#### DATA RECORDS
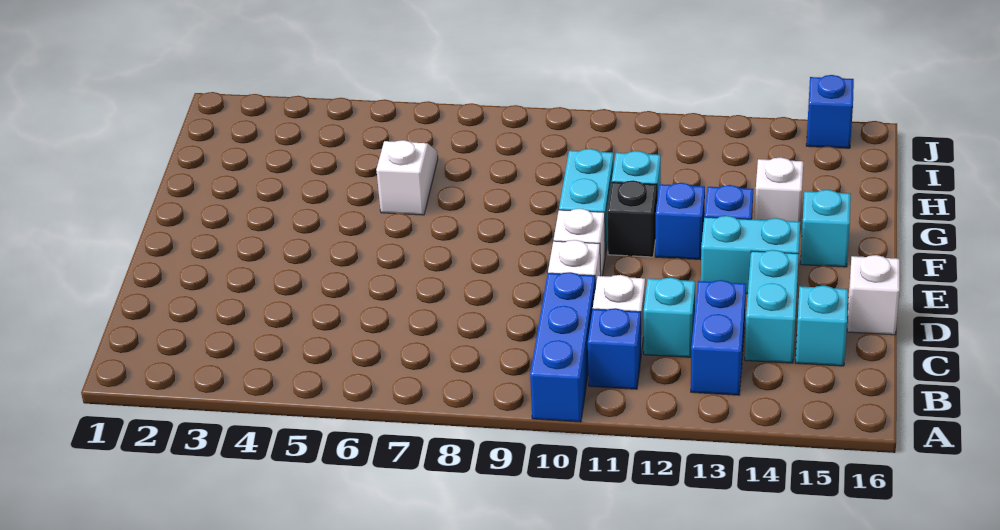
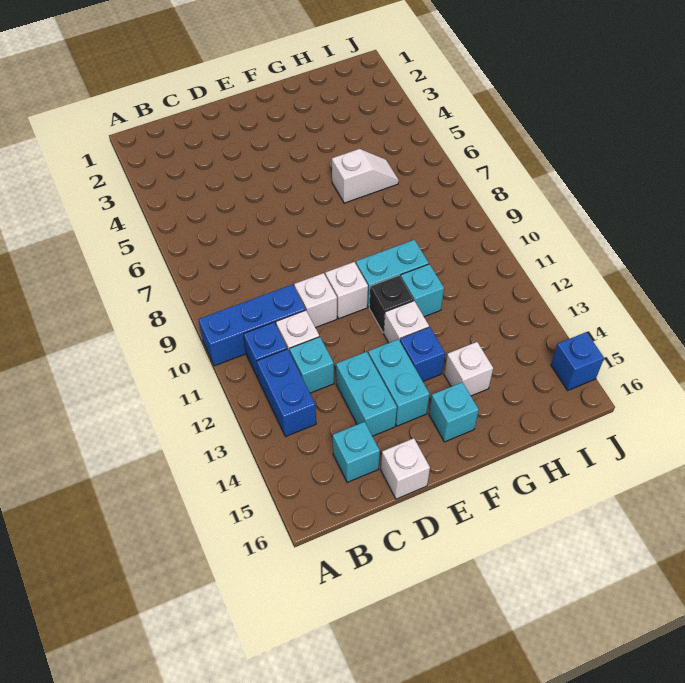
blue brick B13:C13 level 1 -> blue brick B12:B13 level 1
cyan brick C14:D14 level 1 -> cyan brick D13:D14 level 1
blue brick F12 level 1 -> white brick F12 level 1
--
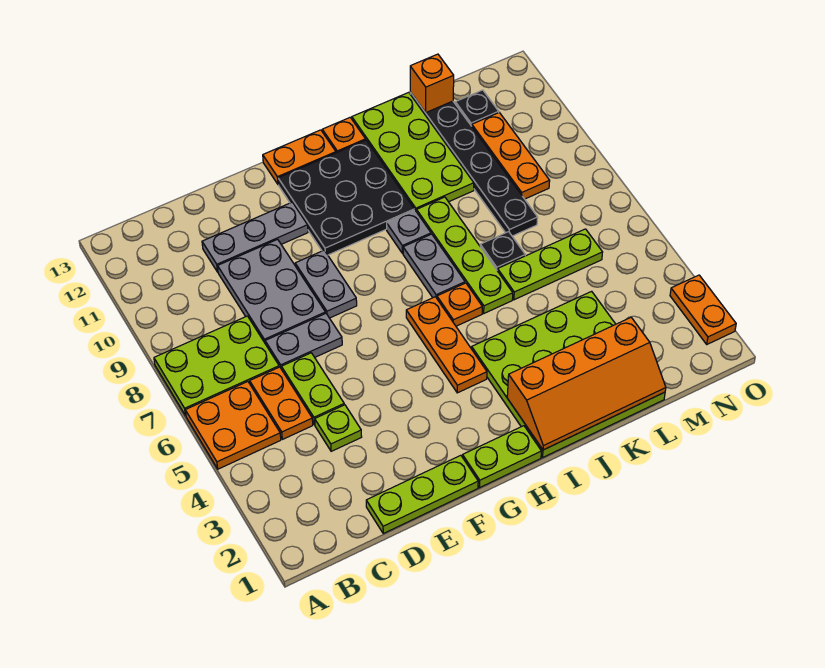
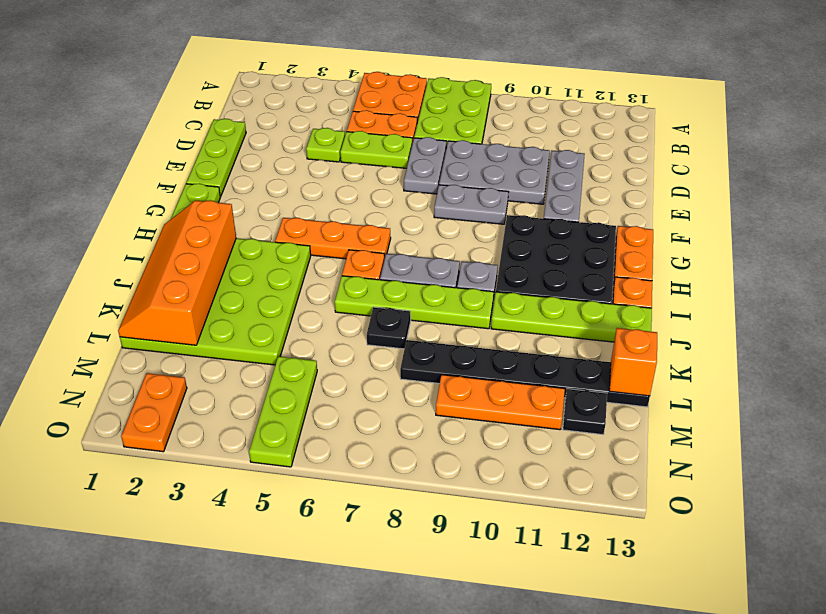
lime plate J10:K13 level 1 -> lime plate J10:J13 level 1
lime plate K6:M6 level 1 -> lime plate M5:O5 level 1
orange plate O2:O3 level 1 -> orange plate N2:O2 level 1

#### WORK INSTRUCTIONS
Scanning the listing, tally the lines with "plate" in them and state the number by itself.

#### SOLUTION FOR THIS TASK
3